Material
______________________________

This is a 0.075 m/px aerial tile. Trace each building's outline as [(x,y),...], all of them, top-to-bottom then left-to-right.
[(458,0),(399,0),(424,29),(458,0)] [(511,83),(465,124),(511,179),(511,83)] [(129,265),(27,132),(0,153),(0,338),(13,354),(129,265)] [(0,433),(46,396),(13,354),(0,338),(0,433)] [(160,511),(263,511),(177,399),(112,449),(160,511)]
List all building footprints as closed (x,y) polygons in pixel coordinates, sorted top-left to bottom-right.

______________________________

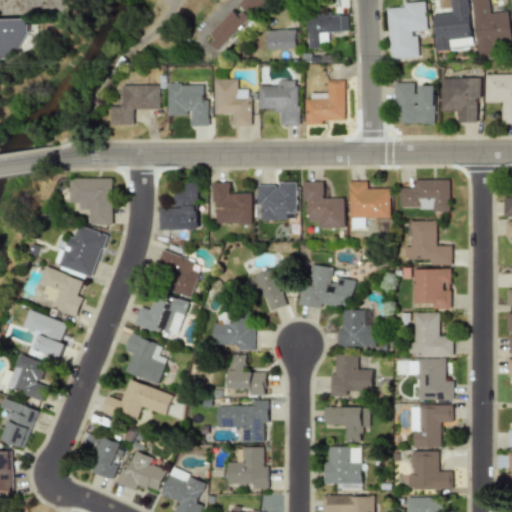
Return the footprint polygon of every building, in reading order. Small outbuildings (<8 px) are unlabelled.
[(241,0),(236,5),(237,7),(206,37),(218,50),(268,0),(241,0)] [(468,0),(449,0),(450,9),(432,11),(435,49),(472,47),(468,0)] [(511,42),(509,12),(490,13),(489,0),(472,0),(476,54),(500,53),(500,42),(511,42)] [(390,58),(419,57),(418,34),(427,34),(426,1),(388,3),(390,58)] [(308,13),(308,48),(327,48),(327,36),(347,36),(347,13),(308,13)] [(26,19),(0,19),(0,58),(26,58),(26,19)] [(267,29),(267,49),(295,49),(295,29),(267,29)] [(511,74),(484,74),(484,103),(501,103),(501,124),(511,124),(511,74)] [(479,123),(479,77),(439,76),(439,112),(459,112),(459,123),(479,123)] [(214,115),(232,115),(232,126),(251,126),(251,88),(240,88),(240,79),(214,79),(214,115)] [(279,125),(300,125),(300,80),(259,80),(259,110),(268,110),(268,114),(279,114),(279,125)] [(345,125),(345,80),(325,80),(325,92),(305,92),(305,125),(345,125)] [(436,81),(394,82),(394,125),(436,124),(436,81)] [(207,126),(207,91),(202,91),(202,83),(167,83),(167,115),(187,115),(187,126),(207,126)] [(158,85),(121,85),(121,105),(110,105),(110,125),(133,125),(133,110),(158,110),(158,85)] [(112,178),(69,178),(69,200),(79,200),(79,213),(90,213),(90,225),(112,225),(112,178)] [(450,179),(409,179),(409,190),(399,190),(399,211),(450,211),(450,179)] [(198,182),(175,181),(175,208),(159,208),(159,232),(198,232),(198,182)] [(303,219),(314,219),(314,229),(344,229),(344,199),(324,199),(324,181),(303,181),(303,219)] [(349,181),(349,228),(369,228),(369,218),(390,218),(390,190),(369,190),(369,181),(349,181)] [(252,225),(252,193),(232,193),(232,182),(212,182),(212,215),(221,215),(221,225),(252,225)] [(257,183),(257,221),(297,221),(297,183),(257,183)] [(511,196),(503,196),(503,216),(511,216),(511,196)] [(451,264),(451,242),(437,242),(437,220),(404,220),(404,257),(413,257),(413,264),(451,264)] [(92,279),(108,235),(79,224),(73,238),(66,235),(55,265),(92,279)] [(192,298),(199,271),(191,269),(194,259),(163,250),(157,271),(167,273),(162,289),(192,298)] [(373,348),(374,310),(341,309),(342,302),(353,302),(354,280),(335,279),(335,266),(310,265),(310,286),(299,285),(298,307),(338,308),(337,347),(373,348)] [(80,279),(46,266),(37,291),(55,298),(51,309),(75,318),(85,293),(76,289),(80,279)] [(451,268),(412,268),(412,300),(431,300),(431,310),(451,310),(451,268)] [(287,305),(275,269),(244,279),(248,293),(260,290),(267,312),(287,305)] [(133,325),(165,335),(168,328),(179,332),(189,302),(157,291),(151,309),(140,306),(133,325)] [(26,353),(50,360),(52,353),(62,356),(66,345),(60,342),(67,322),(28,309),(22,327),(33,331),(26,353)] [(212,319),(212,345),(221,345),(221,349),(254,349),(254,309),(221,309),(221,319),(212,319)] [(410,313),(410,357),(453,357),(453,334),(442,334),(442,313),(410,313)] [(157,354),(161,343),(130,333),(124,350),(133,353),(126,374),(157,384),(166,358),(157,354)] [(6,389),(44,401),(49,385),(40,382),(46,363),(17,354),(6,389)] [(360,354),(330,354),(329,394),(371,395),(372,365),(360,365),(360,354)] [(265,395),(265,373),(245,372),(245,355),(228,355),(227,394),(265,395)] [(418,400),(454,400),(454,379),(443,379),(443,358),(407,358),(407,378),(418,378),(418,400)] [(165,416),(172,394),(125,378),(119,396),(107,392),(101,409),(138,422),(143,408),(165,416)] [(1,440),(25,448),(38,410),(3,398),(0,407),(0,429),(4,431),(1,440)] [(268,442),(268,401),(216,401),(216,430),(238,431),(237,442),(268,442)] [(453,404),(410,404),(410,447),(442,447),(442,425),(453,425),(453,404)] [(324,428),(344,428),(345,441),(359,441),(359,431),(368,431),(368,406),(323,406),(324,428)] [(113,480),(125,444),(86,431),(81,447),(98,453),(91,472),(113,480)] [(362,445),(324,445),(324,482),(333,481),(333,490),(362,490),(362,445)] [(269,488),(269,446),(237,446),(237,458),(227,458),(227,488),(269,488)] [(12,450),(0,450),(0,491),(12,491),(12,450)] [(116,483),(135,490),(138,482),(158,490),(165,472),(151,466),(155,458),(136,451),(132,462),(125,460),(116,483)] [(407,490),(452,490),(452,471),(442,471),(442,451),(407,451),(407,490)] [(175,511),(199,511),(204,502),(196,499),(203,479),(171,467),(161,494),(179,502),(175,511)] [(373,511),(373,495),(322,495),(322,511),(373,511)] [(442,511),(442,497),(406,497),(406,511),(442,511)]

______________________________

Prompt
Which lines of the data above contain the word "bottom"? Collect each of those lines in full, matching case exactly.

Solution for this problem
This is a 0.075 m/px aerial tile. Trace each building's outline as [(x,y),...], all of them, top-to-bottom then left-to-right.
List all building footprints as closed (x,y) polygons in pixel coordinates, sorted top-left to bottom-right.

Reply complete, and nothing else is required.